- What the task asks:
Only one number is wanted here: how many lines of the data hold "bucket".
Exercise inputs START
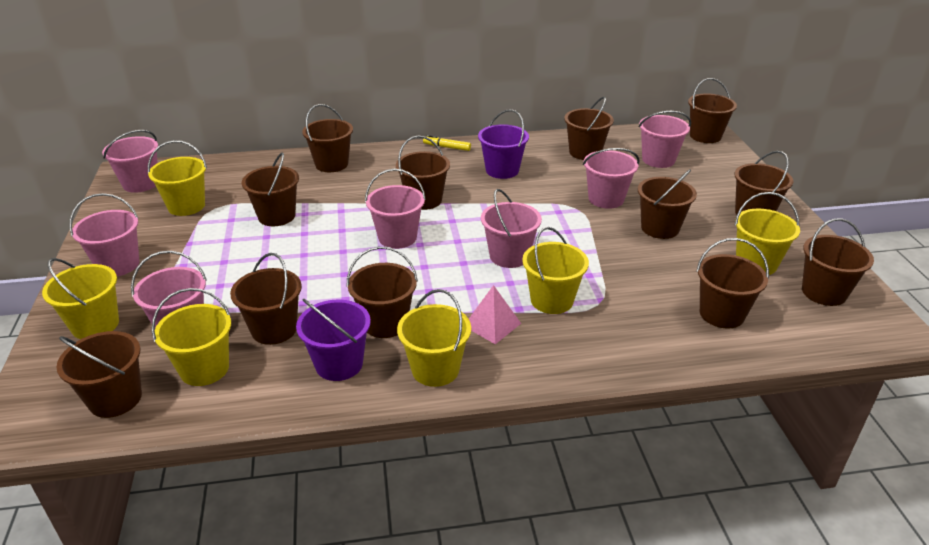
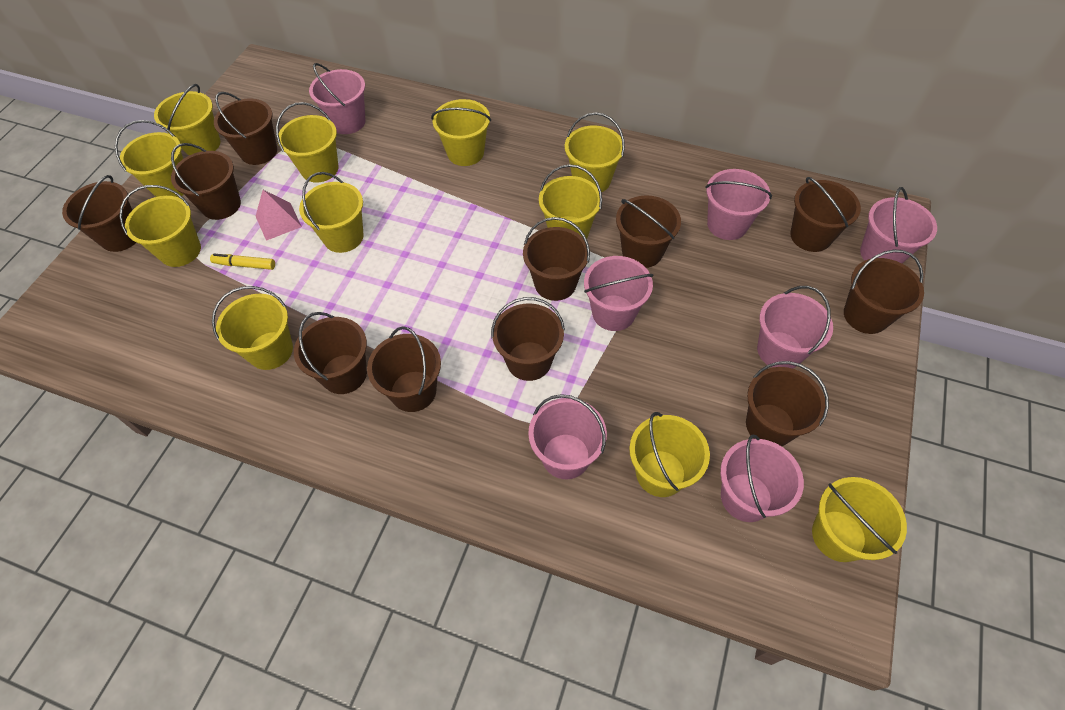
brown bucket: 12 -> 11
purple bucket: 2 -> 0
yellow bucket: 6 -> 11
Exercise inputs END
Exercise inputs START
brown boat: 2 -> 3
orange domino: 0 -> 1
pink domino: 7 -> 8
Exercise inputs END
- Output for this exercise:
3